ASSIGNED TASK
Could you write out, exactly and with no pictures, every line from the one containing "yellow robot (no." through the last line of the entries?

THE INPUT
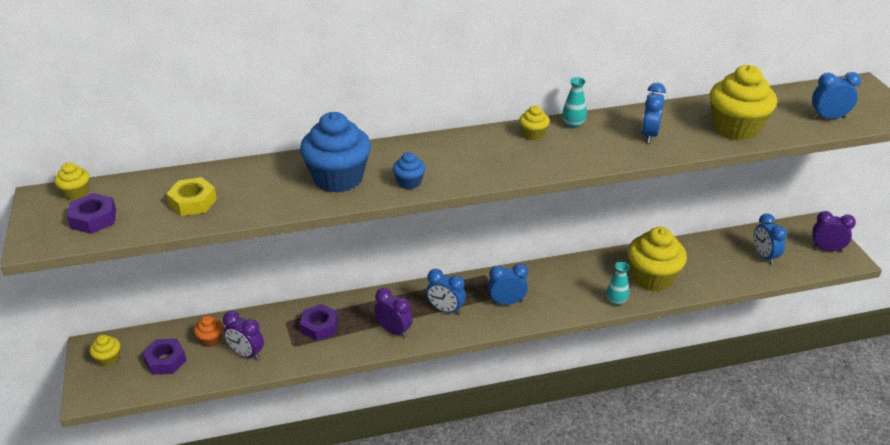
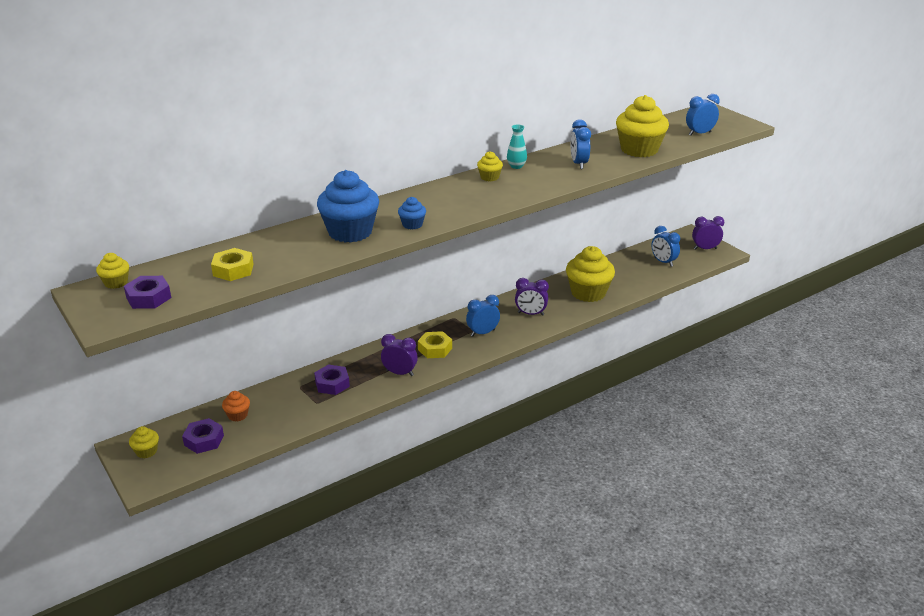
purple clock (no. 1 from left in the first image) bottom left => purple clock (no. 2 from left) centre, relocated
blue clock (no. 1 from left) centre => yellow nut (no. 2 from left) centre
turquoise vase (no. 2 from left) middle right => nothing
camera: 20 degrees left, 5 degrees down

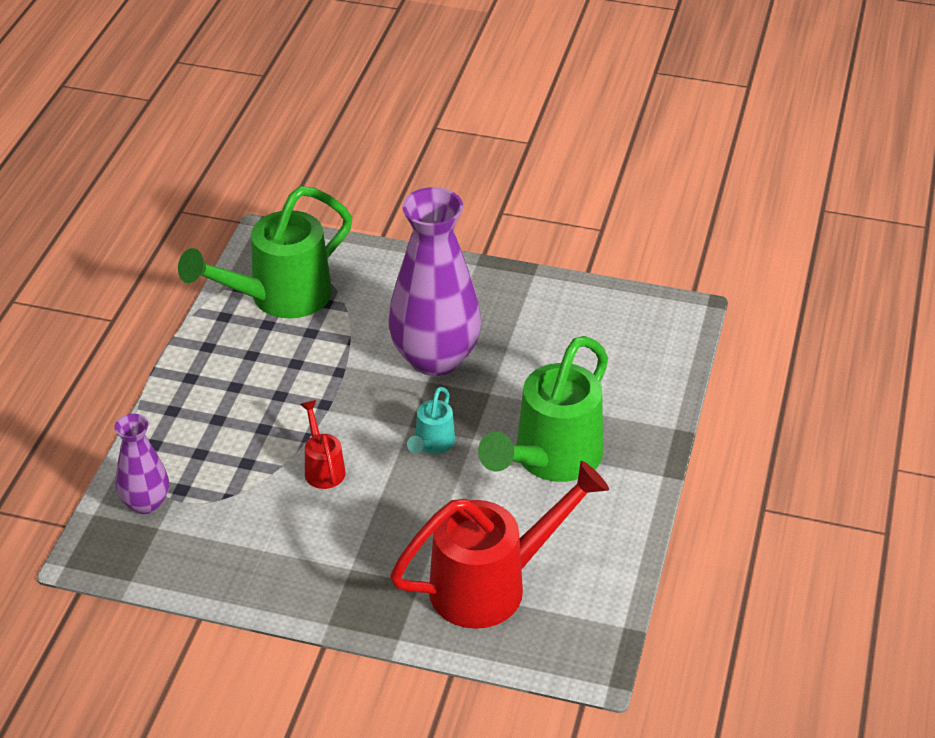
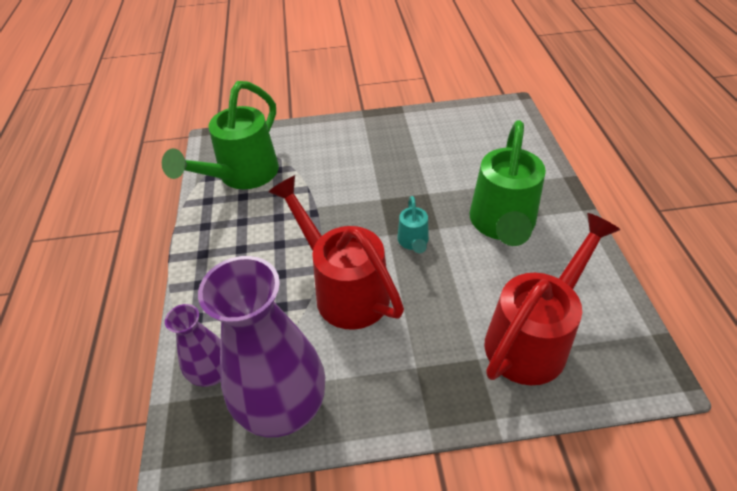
red watering can (no. 1 from left) centre, x2.16
purple vase (no. 2 from left) centre => purple vase (no. 2 from left) bottom centre, relocated
camera: 20 degrees left, 5 degrees up

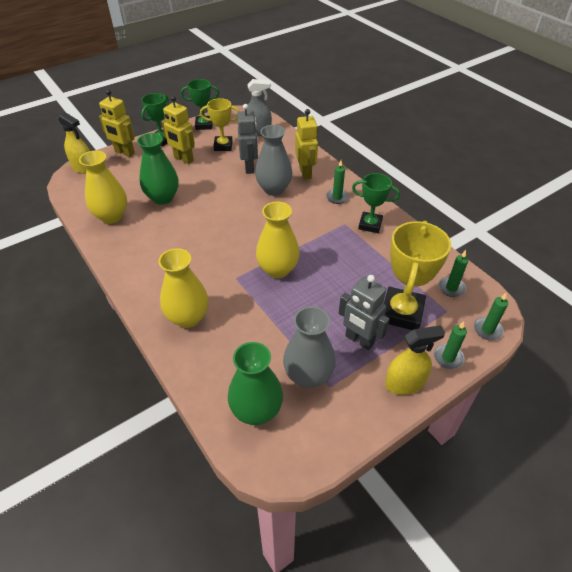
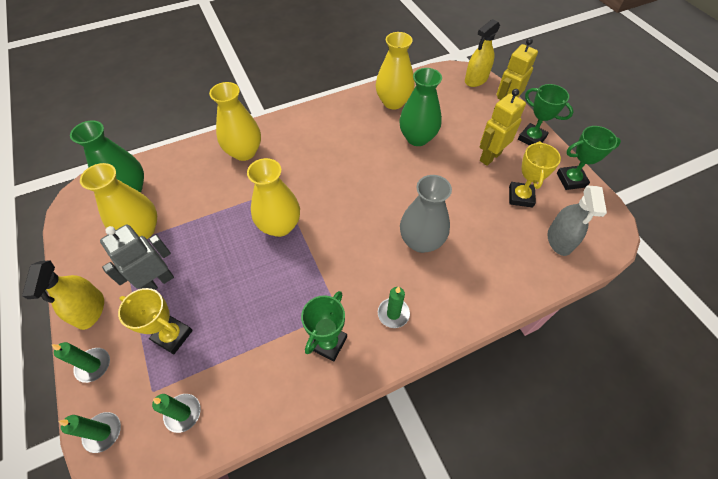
green trophy (no. 2 from left in the first image) top centre => green trophy (no. 3 from left) top right, 75 degrees clockwise
grey robot (no. 1 from left) top centre => nothing
grey vase (no. 2 from left) centre => yellow vase (no. 1 from left) middle left
yellow robot (no. 3 from left) top centre => nothing
yellow trophy (no. 2 from left in the first image) middle right => yellow trophy (no. 1 from left) bottom left, x0.63
camera: 100 degrees right, 10 degrees up

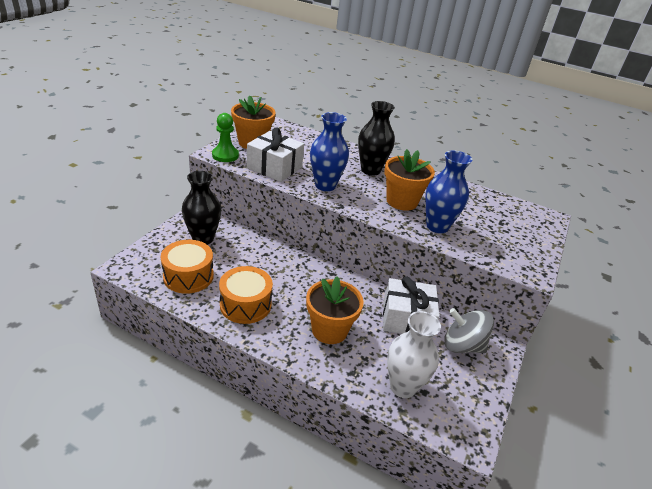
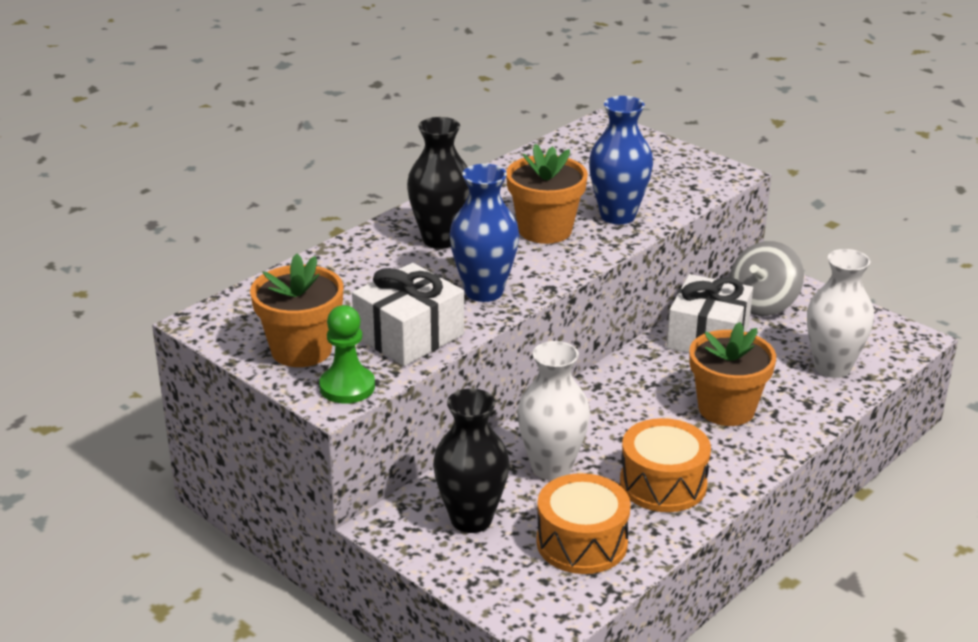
nothing => white vase (no. 1 from left) centre
camera: 70 degrees left, 5 degrees down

RESPONSE FOR THIS EXERCISE
yellow robot (no. 3 from left) top centre => nothing
yellow trophy (no. 2 from left in the first image) middle right => yellow trophy (no. 1 from left) bottom left, x0.63
camera: 100 degrees right, 10 degrees up

nothing => white vase (no. 1 from left) centre
camera: 70 degrees left, 5 degrees down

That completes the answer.